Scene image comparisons
_ _ _ _ _

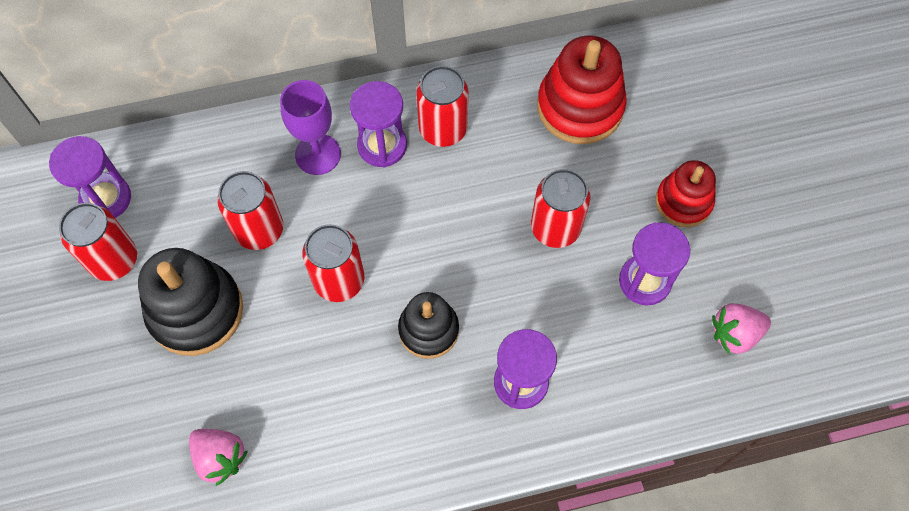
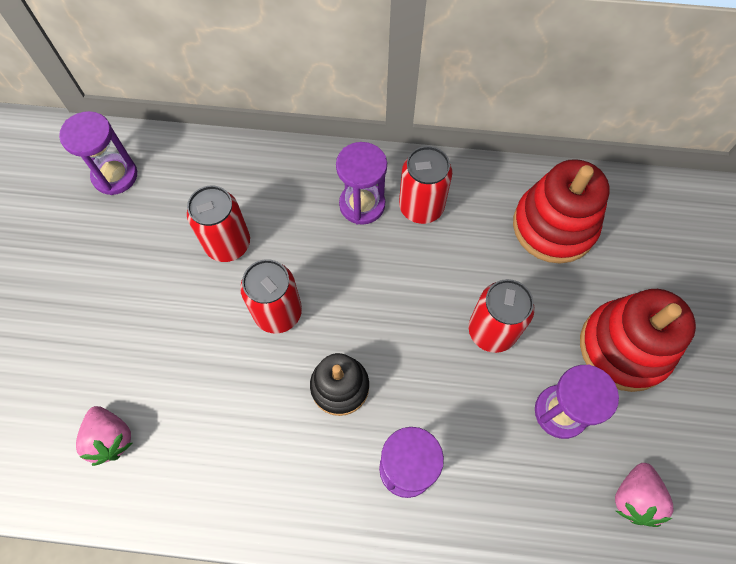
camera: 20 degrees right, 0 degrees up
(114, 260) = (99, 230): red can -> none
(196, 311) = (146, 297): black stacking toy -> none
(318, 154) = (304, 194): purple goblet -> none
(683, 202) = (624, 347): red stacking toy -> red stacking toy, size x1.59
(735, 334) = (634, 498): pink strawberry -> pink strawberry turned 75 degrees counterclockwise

_ _ _ _ _

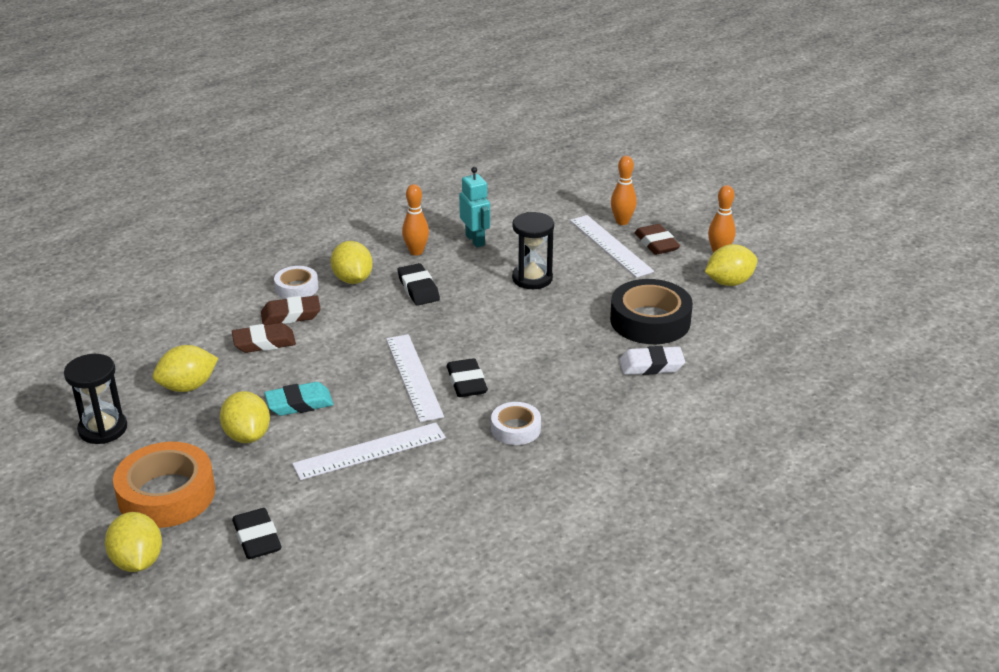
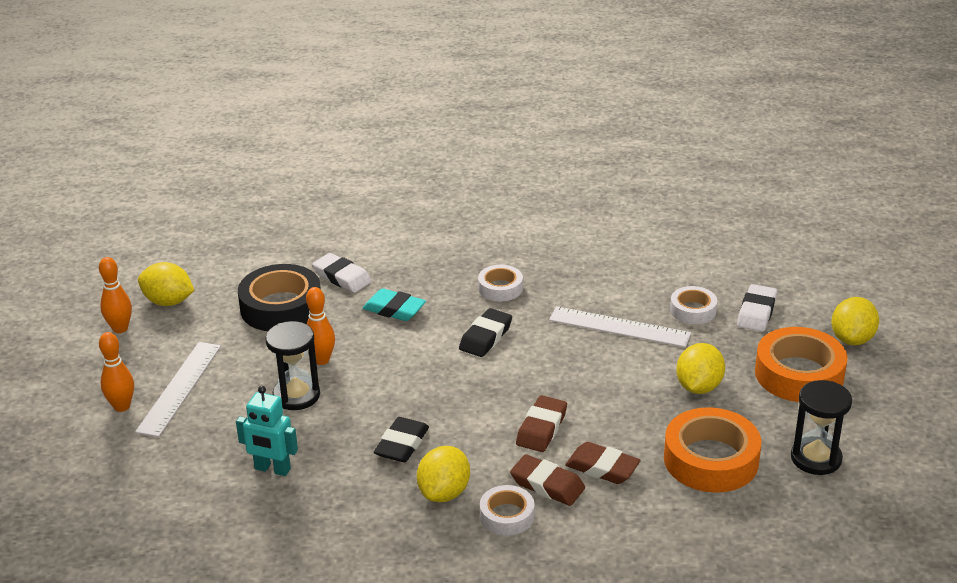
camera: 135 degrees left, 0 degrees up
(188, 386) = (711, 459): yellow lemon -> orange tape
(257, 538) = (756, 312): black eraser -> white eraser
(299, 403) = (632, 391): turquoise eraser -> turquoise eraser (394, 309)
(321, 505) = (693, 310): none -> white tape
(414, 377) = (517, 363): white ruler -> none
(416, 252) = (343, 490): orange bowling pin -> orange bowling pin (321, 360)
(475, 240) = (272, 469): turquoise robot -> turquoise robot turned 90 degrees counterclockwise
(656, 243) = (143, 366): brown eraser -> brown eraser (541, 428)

_ _ _ _ _

#### [Task]
Begin with the line above that has "(114, 260) = (99, 230): red can -> none" and continue through the line that has "(735, 334) = (634, 498): pink", setting each one down exactly. Stop there.

#### [Answer space]
(114, 260) = (99, 230): red can -> none
(196, 311) = (146, 297): black stacking toy -> none
(318, 154) = (304, 194): purple goblet -> none
(683, 202) = (624, 347): red stacking toy -> red stacking toy, size x1.59
(735, 334) = (634, 498): pink strawberry -> pink strawberry turned 75 degrees counterclockwise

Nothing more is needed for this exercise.